-- Task statement --
From the entries below, gather every line containing the string "plus".

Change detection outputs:
·····

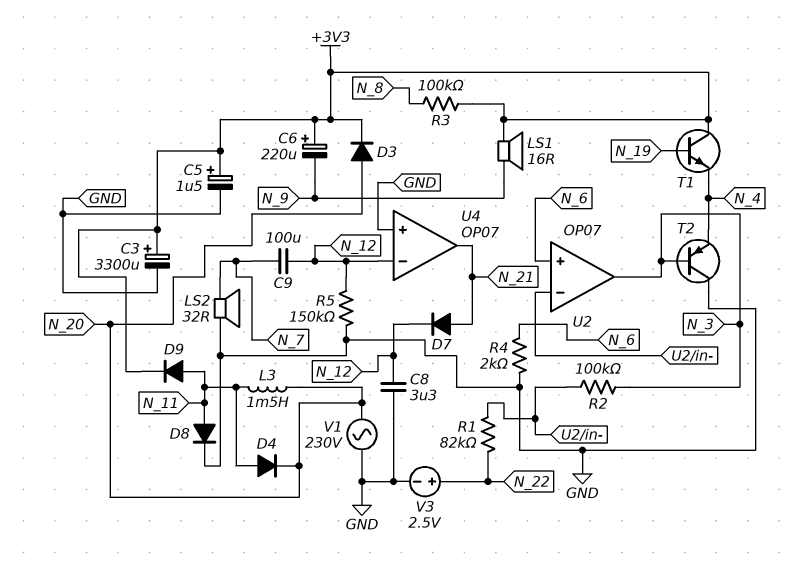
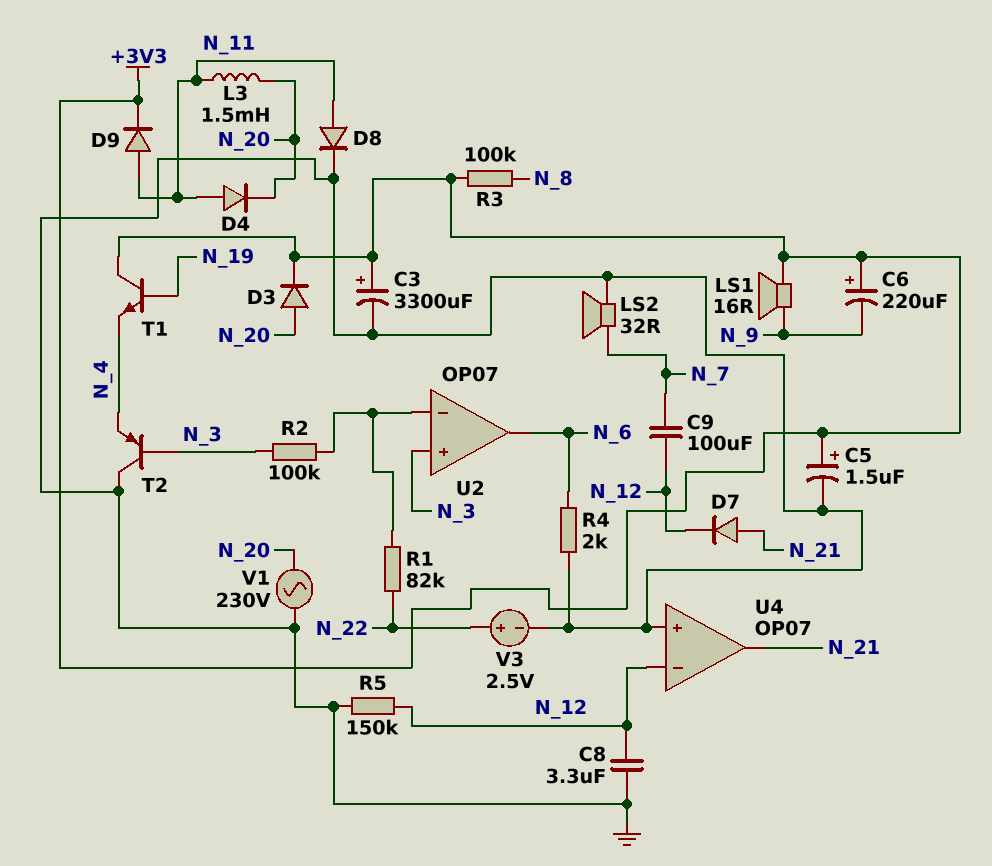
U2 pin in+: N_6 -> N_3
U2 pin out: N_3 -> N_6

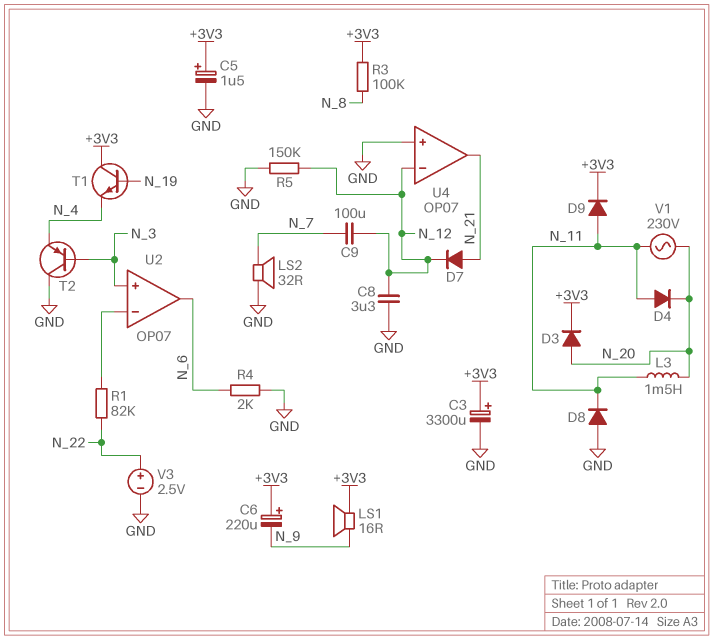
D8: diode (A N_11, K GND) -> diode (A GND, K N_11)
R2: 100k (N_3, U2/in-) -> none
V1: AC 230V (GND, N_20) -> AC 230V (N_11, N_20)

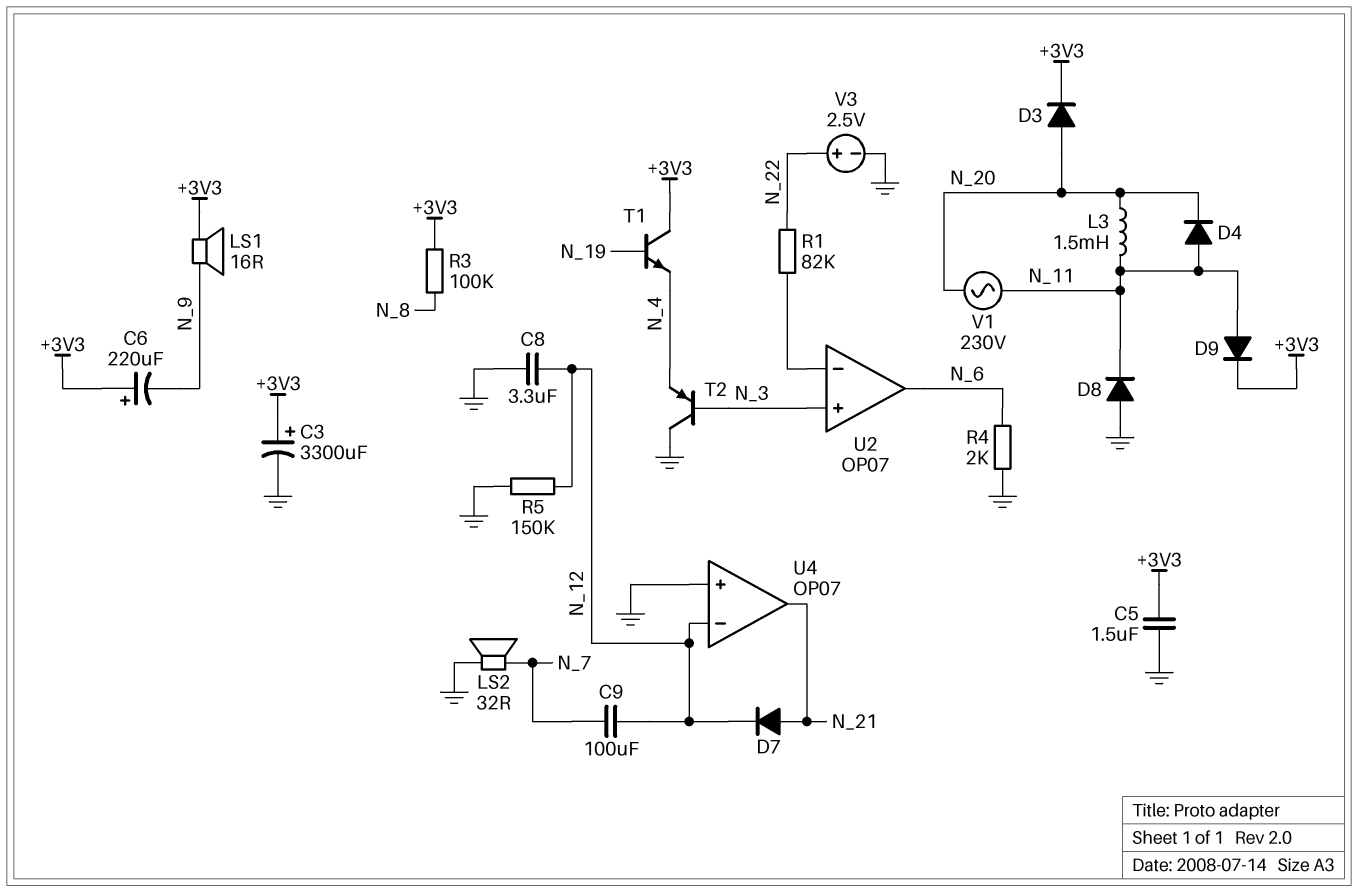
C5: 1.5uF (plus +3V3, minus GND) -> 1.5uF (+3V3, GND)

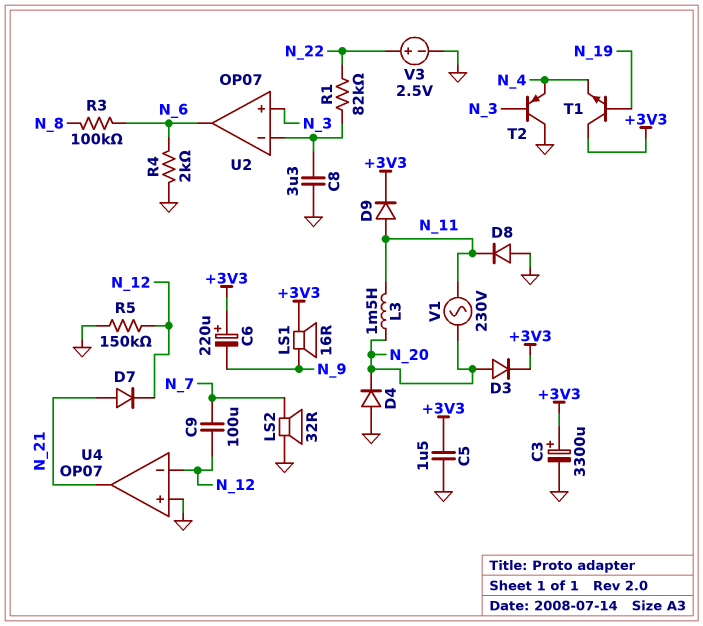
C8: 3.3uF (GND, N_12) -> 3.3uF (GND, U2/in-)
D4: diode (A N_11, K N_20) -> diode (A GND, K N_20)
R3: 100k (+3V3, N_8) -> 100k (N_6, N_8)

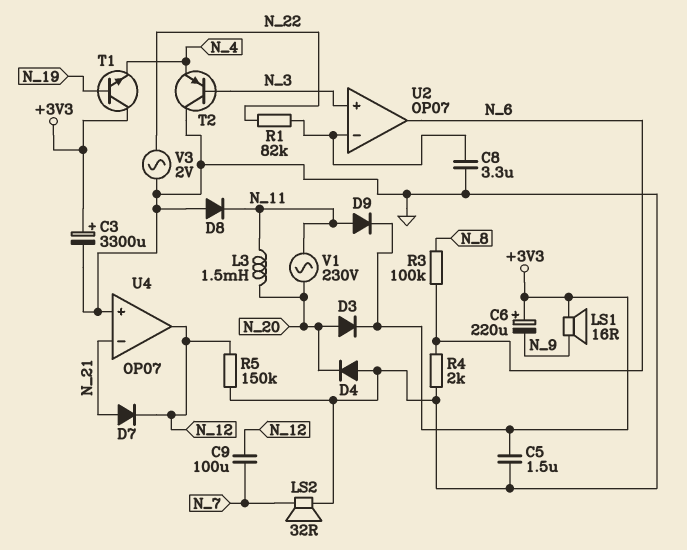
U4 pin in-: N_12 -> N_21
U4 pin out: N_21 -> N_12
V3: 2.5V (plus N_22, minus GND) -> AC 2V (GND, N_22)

·····

-- Answer to this exercise --
C5: 1.5uF (plus +3V3, minus GND) -> 1.5uF (+3V3, GND)
V3: 2.5V (plus N_22, minus GND) -> AC 2V (GND, N_22)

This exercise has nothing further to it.